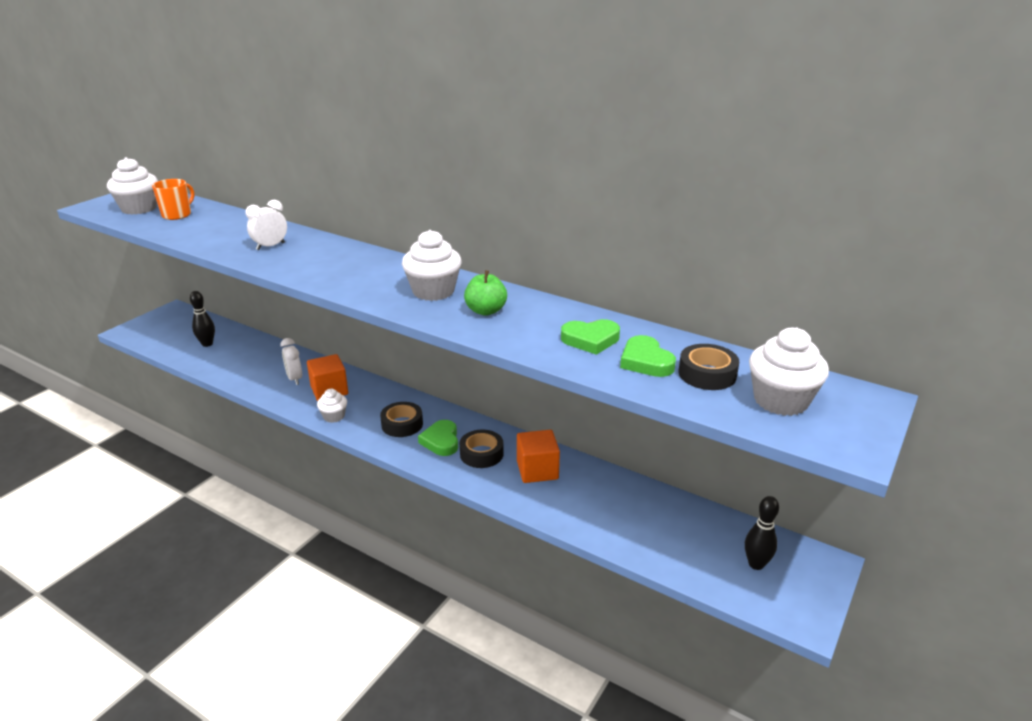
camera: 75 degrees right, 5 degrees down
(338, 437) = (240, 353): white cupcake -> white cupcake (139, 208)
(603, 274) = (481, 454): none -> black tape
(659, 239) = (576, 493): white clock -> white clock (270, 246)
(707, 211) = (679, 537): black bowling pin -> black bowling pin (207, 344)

◆ EXERCISE PROMPT: Leaving out the pictures, repeat all of the entries exactly.

◆ WRITTEN SOLUTION:
camera: 75 degrees right, 5 degrees down
(338, 437) = (240, 353): white cupcake -> white cupcake (139, 208)
(603, 274) = (481, 454): none -> black tape
(659, 239) = (576, 493): white clock -> white clock (270, 246)
(707, 211) = (679, 537): black bowling pin -> black bowling pin (207, 344)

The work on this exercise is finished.